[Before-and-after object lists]

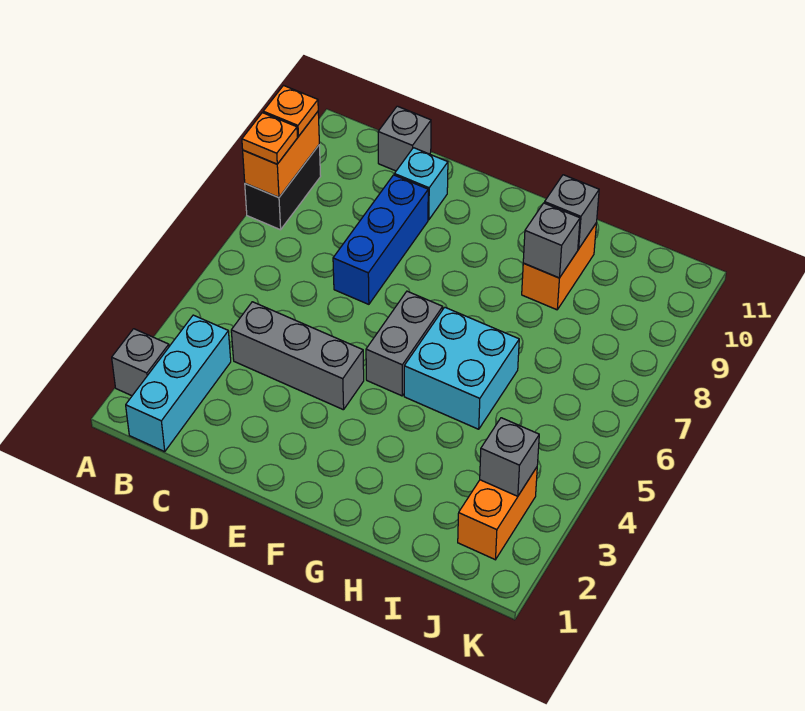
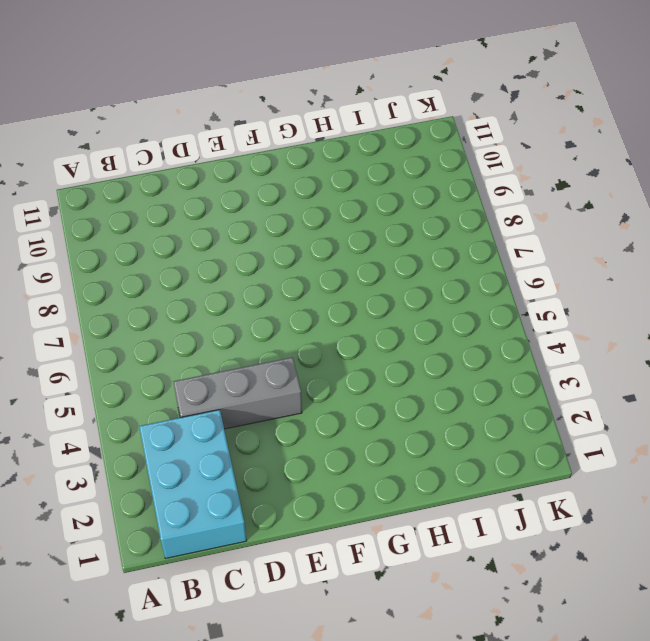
cyan brick B1:C3 level 1 -> cyan brick B1:B3 level 1
none -> grey brick A2 level 1
none -> black brick A8:A9 level 1
none -> grey brick C11 level 1

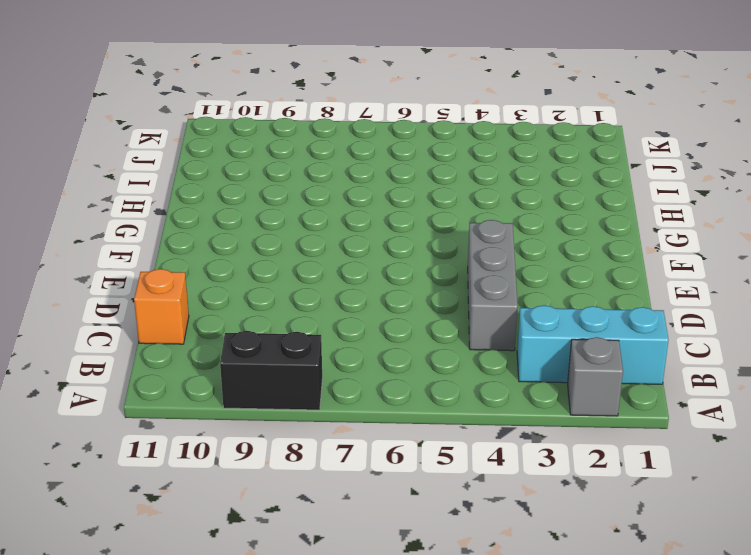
orange brick C11 level 1 -> grey brick C11 level 1
none -> blue brick D7:D9 level 1
none -> cyan brick D10 level 1
none -> grey brick F5:F6 level 1

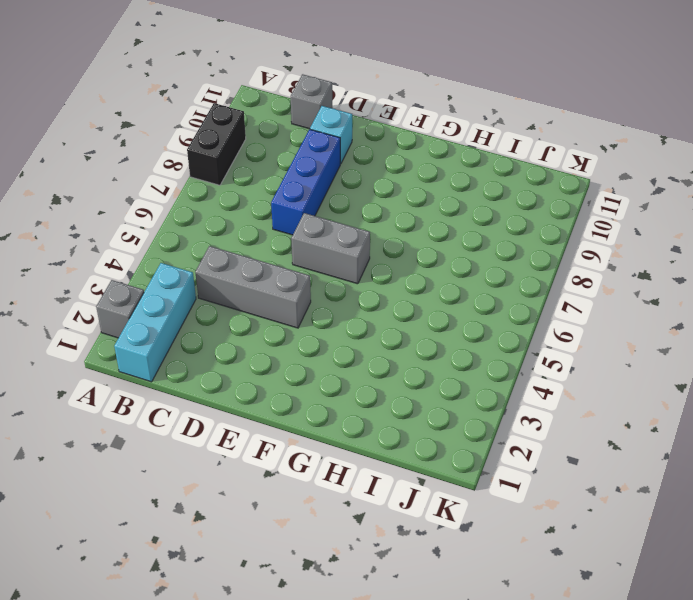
grey brick E6:F6 level 1 -> grey brick F5:F6 level 1
none -> cyan brick G5:H6 level 1
none -> orange brick H9:H10 level 1
none -> orange brick J2:J3 level 1

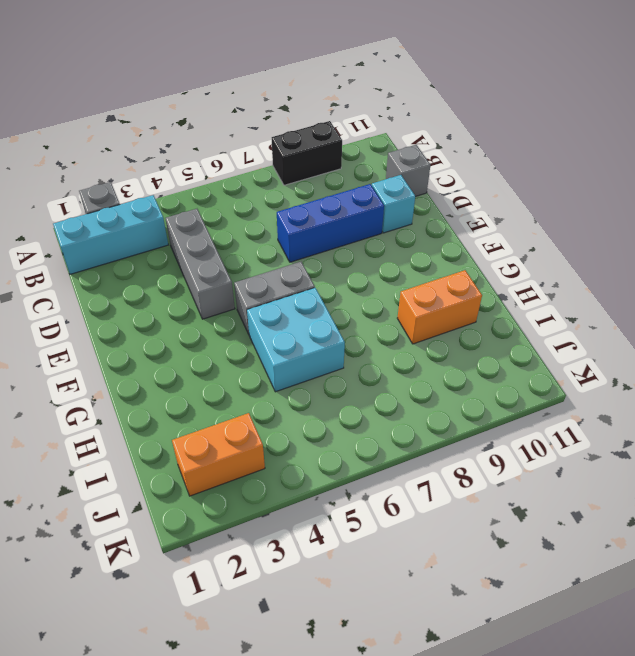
none -> orange brick A8:A9 level 2
none -> grey brick H9 level 2
none -> grey brick H10 level 2

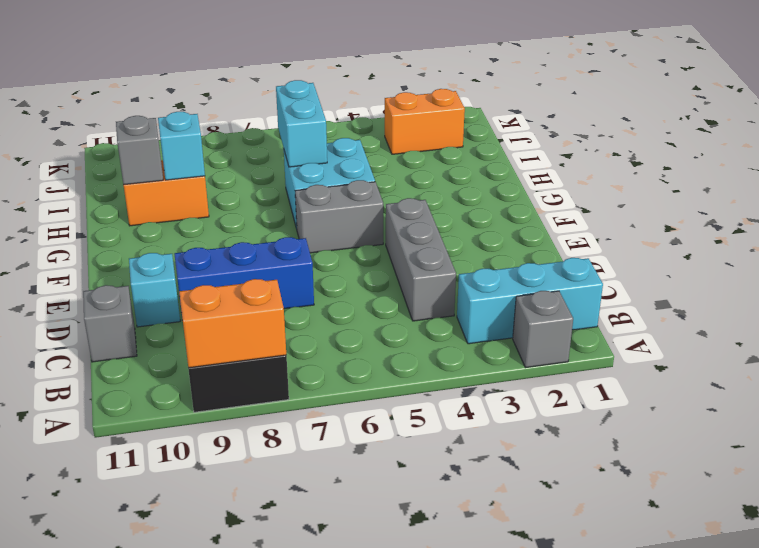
cyan brick H6:I6 level 2 -> none
cyan brick H9 level 2 -> grey brick H9 level 2
none -> grey brick J3 level 2
none -> orange plate A8 level 3
none -> orange plate A9 level 3

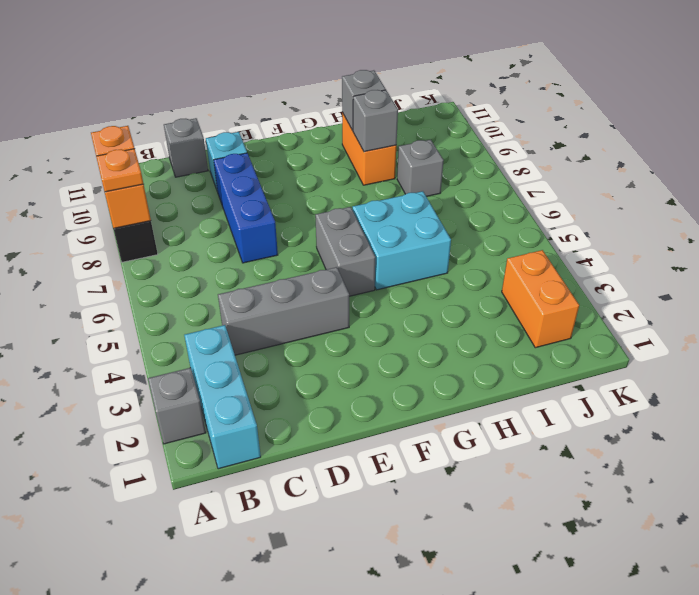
grey brick I8 level 1 -> grey brick J3 level 2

Exercise details: Where a line of the records has the string "grey", return that line.

Your solution:
none -> grey brick A2 level 1
none -> grey brick C11 level 1
orange brick C11 level 1 -> grey brick C11 level 1
none -> grey brick F5:F6 level 1
grey brick E6:F6 level 1 -> grey brick F5:F6 level 1
none -> grey brick H9 level 2
none -> grey brick H10 level 2
cyan brick H9 level 2 -> grey brick H9 level 2
none -> grey brick J3 level 2
grey brick I8 level 1 -> grey brick J3 level 2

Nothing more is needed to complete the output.